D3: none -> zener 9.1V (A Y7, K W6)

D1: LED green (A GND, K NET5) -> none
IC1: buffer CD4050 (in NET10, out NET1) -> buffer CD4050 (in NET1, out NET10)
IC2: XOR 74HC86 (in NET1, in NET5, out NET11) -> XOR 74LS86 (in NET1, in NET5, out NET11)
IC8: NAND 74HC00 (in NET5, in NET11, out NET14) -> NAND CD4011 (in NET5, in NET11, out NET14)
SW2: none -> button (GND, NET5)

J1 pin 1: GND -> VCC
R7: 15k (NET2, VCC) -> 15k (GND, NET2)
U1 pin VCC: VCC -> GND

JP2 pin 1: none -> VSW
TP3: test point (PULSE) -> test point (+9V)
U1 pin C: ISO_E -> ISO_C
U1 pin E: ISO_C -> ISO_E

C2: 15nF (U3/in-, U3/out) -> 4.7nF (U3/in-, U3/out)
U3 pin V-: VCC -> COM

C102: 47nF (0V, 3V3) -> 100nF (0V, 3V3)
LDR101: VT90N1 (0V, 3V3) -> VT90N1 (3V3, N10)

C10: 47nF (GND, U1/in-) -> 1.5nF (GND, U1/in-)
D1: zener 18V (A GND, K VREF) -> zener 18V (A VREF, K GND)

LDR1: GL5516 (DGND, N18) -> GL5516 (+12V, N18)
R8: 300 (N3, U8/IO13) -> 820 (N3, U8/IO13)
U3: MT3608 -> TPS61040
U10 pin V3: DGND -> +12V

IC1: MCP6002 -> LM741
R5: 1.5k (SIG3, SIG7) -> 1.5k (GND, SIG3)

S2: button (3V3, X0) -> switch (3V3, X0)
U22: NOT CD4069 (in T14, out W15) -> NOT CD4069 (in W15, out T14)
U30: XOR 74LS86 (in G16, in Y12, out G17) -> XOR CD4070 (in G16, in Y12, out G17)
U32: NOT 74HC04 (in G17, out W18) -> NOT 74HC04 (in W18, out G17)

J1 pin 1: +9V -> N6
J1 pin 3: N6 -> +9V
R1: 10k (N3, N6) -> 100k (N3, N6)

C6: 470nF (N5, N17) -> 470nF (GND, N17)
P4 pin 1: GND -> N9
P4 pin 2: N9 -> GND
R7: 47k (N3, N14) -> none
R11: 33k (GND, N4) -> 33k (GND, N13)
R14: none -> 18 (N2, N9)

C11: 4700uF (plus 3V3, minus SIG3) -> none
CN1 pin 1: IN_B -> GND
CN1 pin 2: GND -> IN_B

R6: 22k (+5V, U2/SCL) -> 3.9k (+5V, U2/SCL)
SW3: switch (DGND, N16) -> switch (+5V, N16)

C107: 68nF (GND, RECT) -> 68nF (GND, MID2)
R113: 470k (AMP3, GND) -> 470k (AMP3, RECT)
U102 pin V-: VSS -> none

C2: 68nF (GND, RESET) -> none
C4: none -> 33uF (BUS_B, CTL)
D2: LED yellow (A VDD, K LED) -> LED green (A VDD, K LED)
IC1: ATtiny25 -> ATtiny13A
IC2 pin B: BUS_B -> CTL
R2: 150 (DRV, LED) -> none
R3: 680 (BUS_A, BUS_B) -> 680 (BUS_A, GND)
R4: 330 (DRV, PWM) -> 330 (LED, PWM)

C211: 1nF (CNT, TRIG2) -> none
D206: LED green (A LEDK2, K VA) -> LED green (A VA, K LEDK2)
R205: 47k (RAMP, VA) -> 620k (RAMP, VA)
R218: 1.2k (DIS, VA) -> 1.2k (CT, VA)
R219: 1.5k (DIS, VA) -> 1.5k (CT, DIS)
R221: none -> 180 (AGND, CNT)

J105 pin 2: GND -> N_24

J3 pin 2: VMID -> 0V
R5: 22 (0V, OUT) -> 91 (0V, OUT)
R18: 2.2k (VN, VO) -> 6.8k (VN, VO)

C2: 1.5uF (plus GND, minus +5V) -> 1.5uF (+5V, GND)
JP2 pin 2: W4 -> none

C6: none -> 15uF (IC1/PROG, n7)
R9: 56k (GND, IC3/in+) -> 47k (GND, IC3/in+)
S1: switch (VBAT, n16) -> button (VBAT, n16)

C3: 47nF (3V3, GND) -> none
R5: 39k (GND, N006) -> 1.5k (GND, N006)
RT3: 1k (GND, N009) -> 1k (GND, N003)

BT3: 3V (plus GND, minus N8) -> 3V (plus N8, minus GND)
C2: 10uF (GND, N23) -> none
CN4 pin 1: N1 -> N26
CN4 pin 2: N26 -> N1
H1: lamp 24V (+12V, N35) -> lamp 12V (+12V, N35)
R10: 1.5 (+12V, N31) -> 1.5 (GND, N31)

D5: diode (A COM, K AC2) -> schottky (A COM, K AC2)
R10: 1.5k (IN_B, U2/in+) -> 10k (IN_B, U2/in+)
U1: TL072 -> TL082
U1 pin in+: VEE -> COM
········
[ASSIGNED TASK] Whatever else the listing above holds, retype exactly only the lines from the one containing "U32: NOT 74HC04" to the one containing "R14: none -> 18 (N2, N9)", both ends kept.

[ANSWER TO THE PROBLEM]
U32: NOT 74HC04 (in G17, out W18) -> NOT 74HC04 (in W18, out G17)

J1 pin 1: +9V -> N6
J1 pin 3: N6 -> +9V
R1: 10k (N3, N6) -> 100k (N3, N6)

C6: 470nF (N5, N17) -> 470nF (GND, N17)
P4 pin 1: GND -> N9
P4 pin 2: N9 -> GND
R7: 47k (N3, N14) -> none
R11: 33k (GND, N4) -> 33k (GND, N13)
R14: none -> 18 (N2, N9)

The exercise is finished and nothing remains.